» **STUDY MATERIAL**
--- START ---

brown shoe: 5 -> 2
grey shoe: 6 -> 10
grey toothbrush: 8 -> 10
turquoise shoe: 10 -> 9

--- END ---
--- START ---

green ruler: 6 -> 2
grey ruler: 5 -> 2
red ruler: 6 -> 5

--- END ---
--- START ---

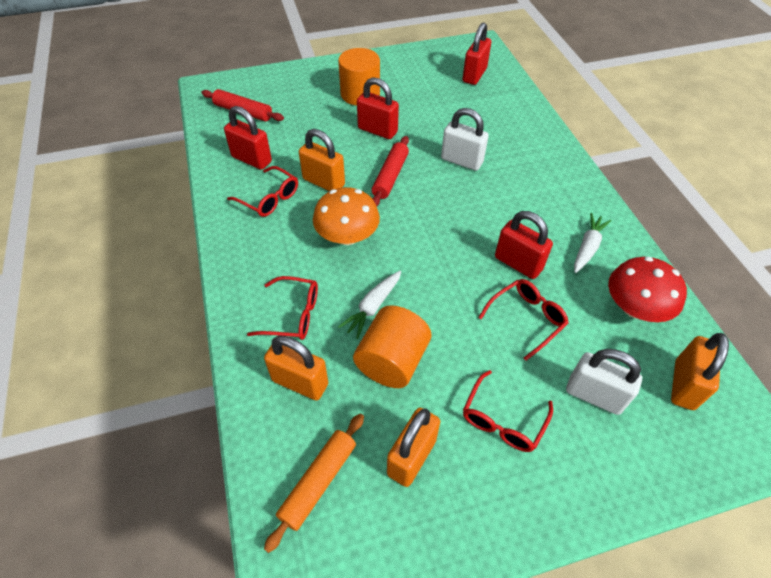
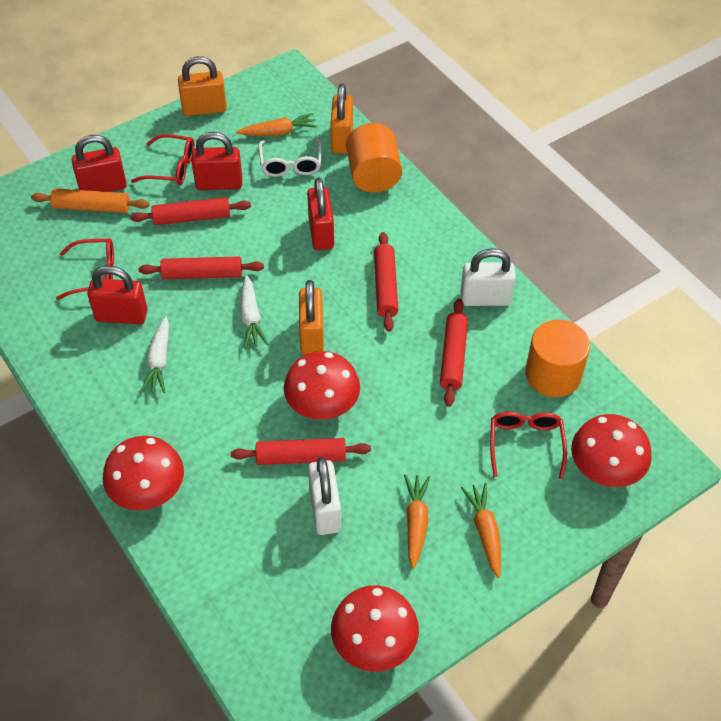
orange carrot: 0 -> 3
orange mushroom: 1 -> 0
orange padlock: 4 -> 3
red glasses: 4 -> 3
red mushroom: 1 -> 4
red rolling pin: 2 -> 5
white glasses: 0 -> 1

--- END ---

» **WHAT THE TASK REQUIRES**
In the listing above, locate each line with "grey" and copy it.

» **ANSWER TO THIS TASK**
grey shoe: 6 -> 10
grey toothbrush: 8 -> 10
grey ruler: 5 -> 2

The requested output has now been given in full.